__Information supplied__
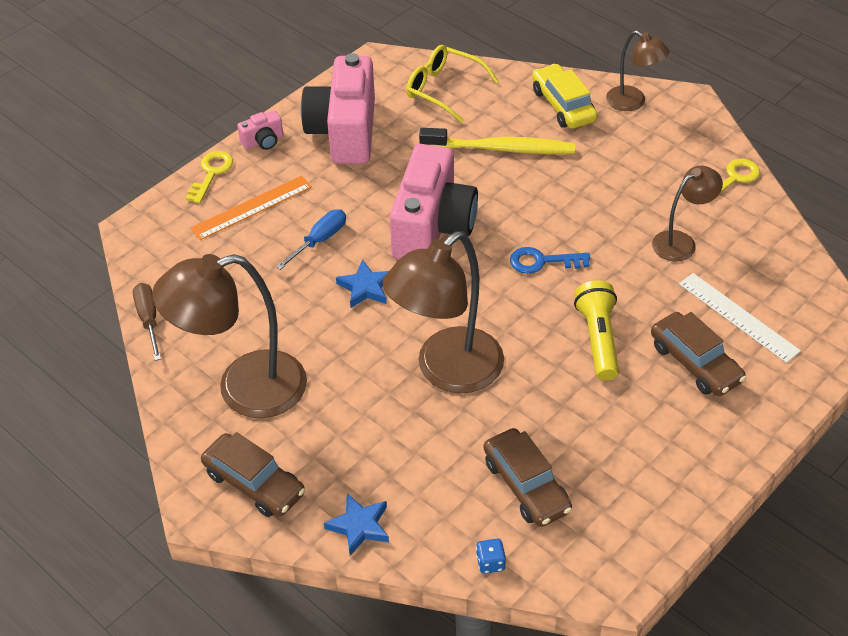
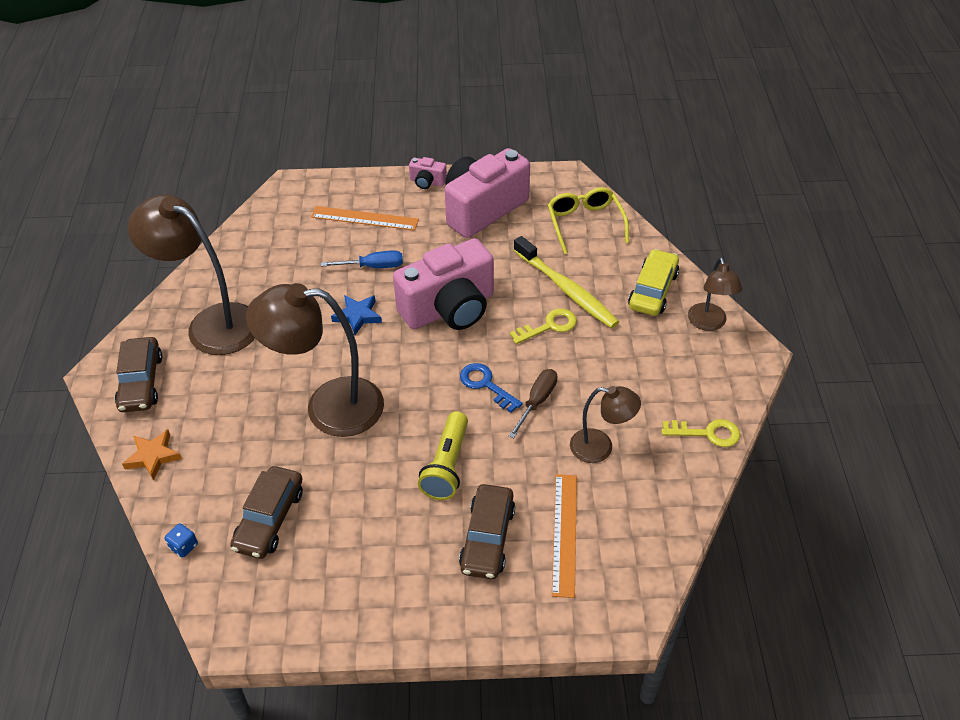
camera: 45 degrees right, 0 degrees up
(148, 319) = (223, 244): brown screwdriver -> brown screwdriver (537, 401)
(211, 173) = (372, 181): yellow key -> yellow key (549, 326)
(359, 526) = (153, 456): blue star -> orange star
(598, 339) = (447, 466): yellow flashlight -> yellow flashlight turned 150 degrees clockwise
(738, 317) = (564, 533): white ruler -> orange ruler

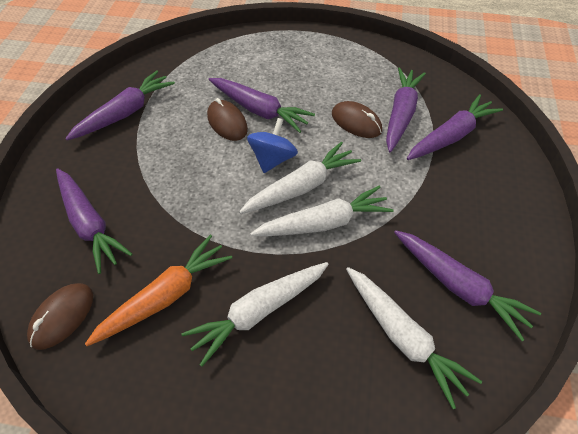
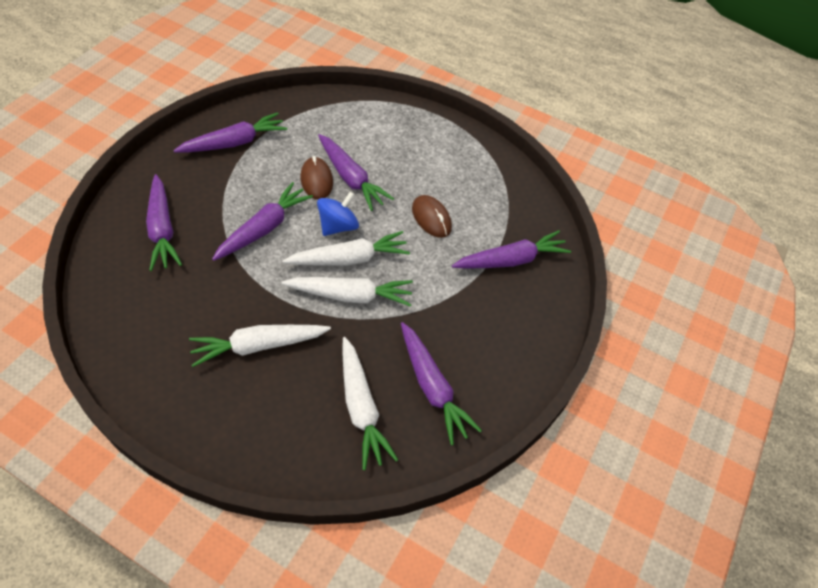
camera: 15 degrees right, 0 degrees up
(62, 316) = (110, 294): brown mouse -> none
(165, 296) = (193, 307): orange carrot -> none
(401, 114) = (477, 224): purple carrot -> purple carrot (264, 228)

* * *

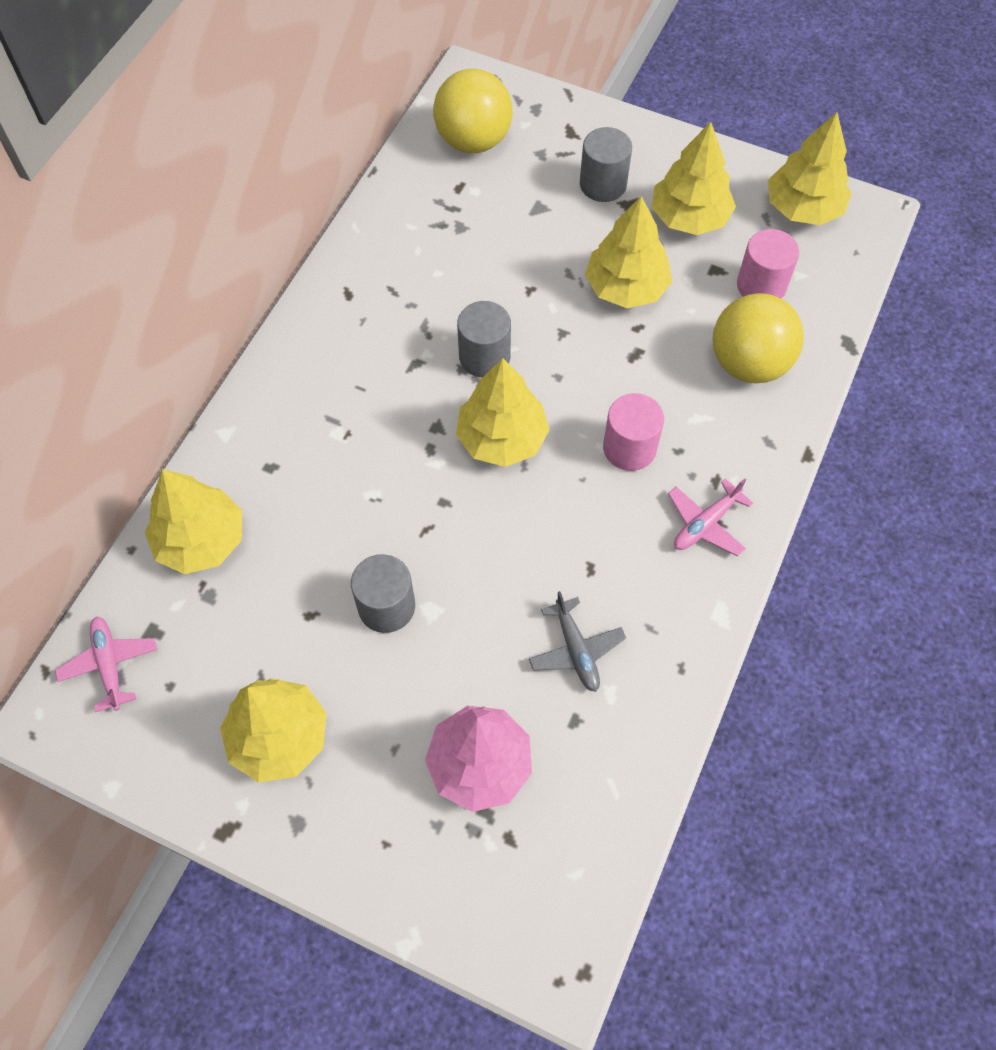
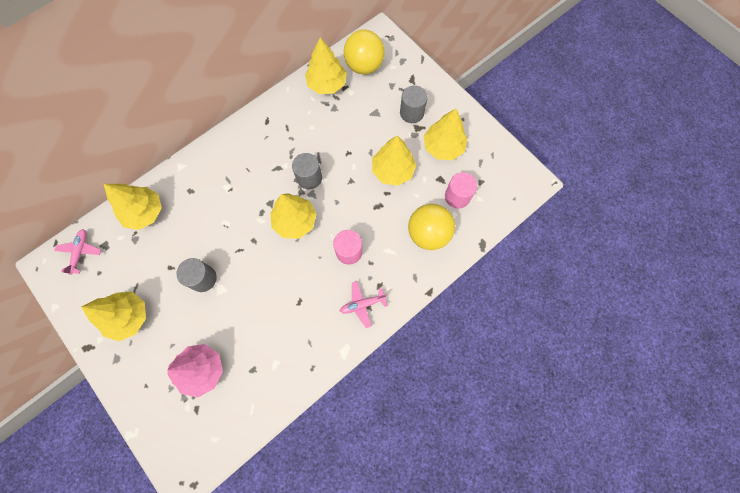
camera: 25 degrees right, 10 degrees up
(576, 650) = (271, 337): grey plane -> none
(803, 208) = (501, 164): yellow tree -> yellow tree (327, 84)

__Exercise__
Copy out the range of lines above starting at the line with "(576, 650) = (271, 337): grey plane -> none" and ending at the line with "(803, 208) = (501, 164): yellow", exactly and including both.

__Written response__
(576, 650) = (271, 337): grey plane -> none
(803, 208) = (501, 164): yellow tree -> yellow tree (327, 84)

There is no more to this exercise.